▶ WHAT THIS TASK INVOLVES:
Your response should be the complete listing, returned exactly as written.

▶ LISTED ENTRIES:
>>>>
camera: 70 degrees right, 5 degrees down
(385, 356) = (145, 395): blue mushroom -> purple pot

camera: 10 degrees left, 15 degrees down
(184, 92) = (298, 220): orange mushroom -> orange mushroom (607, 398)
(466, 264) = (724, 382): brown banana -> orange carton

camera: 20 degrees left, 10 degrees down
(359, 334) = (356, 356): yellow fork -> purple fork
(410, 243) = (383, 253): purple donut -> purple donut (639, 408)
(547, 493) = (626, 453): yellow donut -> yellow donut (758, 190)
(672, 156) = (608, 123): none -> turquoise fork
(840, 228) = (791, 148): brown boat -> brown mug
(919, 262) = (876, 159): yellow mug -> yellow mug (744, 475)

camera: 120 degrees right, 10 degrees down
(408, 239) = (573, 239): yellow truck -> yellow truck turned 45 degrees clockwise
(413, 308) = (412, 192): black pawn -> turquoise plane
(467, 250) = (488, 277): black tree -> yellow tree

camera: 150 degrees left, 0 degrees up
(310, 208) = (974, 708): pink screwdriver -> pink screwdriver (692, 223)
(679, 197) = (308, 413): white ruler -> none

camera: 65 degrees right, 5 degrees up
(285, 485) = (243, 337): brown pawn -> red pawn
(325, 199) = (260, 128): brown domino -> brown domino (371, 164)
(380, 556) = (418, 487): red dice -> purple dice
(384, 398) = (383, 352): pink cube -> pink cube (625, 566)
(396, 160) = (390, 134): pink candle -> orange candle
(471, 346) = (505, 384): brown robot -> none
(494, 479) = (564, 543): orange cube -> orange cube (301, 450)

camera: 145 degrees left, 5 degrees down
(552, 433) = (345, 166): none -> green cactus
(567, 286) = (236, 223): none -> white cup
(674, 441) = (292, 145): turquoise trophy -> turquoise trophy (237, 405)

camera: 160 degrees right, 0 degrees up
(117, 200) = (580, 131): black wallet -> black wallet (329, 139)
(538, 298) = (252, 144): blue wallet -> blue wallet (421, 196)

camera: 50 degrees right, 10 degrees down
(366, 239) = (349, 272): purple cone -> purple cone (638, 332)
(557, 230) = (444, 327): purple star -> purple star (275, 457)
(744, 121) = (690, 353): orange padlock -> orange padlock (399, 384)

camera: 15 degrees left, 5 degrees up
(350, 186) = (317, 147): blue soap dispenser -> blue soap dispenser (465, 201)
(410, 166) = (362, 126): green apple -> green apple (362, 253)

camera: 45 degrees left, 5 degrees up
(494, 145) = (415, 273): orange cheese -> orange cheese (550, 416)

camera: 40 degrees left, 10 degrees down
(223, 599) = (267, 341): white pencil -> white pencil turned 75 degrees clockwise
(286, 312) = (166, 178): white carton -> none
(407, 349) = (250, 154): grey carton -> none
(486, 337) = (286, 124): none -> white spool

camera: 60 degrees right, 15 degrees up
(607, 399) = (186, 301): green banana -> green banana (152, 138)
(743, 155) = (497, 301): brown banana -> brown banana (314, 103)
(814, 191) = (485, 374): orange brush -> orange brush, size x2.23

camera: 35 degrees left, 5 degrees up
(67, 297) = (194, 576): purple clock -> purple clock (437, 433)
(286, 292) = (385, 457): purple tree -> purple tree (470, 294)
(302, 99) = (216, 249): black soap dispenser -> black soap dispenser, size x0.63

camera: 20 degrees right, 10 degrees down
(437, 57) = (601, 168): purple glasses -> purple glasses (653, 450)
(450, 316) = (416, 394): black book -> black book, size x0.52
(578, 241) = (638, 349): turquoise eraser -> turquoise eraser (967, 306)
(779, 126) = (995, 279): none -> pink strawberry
<<<<
▶ WRITTEN RESPONSE:
camera: 70 degrees right, 5 degrees down
(385, 356) = (145, 395): blue mushroom -> purple pot

camera: 10 degrees left, 15 degrees down
(184, 92) = (298, 220): orange mushroom -> orange mushroom (607, 398)
(466, 264) = (724, 382): brown banana -> orange carton

camera: 20 degrees left, 10 degrees down
(359, 334) = (356, 356): yellow fork -> purple fork
(410, 243) = (383, 253): purple donut -> purple donut (639, 408)
(547, 493) = (626, 453): yellow donut -> yellow donut (758, 190)
(672, 156) = (608, 123): none -> turquoise fork
(840, 228) = (791, 148): brown boat -> brown mug
(919, 262) = (876, 159): yellow mug -> yellow mug (744, 475)

camera: 120 degrees right, 10 degrees down
(408, 239) = (573, 239): yellow truck -> yellow truck turned 45 degrees clockwise
(413, 308) = (412, 192): black pawn -> turquoise plane
(467, 250) = (488, 277): black tree -> yellow tree

camera: 150 degrees left, 0 degrees up
(310, 208) = (974, 708): pink screwdriver -> pink screwdriver (692, 223)
(679, 197) = (308, 413): white ruler -> none

camera: 65 degrees right, 5 degrees up
(285, 485) = (243, 337): brown pawn -> red pawn
(325, 199) = (260, 128): brown domino -> brown domino (371, 164)
(380, 556) = (418, 487): red dice -> purple dice
(384, 398) = (383, 352): pink cube -> pink cube (625, 566)
(396, 160) = (390, 134): pink candle -> orange candle
(471, 346) = (505, 384): brown robot -> none
(494, 479) = (564, 543): orange cube -> orange cube (301, 450)

camera: 145 degrees left, 5 degrees down
(552, 433) = (345, 166): none -> green cactus
(567, 286) = (236, 223): none -> white cup
(674, 441) = (292, 145): turquoise trophy -> turquoise trophy (237, 405)

camera: 160 degrees right, 0 degrees up
(117, 200) = (580, 131): black wallet -> black wallet (329, 139)
(538, 298) = (252, 144): blue wallet -> blue wallet (421, 196)

camera: 50 degrees right, 10 degrees down
(366, 239) = (349, 272): purple cone -> purple cone (638, 332)
(557, 230) = (444, 327): purple star -> purple star (275, 457)
(744, 121) = (690, 353): orange padlock -> orange padlock (399, 384)

camera: 15 degrees left, 5 degrees up
(350, 186) = (317, 147): blue soap dispenser -> blue soap dispenser (465, 201)
(410, 166) = (362, 126): green apple -> green apple (362, 253)

camera: 45 degrees left, 5 degrees up
(494, 145) = (415, 273): orange cheese -> orange cheese (550, 416)

camera: 40 degrees left, 10 degrees down
(223, 599) = (267, 341): white pencil -> white pencil turned 75 degrees clockwise
(286, 312) = (166, 178): white carton -> none
(407, 349) = (250, 154): grey carton -> none
(486, 337) = (286, 124): none -> white spool

camera: 60 degrees right, 15 degrees up
(607, 399) = (186, 301): green banana -> green banana (152, 138)
(743, 155) = (497, 301): brown banana -> brown banana (314, 103)
(814, 191) = (485, 374): orange brush -> orange brush, size x2.23

camera: 35 degrees left, 5 degrees up
(67, 297) = (194, 576): purple clock -> purple clock (437, 433)
(286, 292) = (385, 457): purple tree -> purple tree (470, 294)
(302, 99) = (216, 249): black soap dispenser -> black soap dispenser, size x0.63

camera: 20 degrees right, 10 degrees down
(437, 57) = (601, 168): purple glasses -> purple glasses (653, 450)
(450, 316) = (416, 394): black book -> black book, size x0.52
(578, 241) = (638, 349): turquoise eraser -> turquoise eraser (967, 306)
(779, 126) = (995, 279): none -> pink strawberry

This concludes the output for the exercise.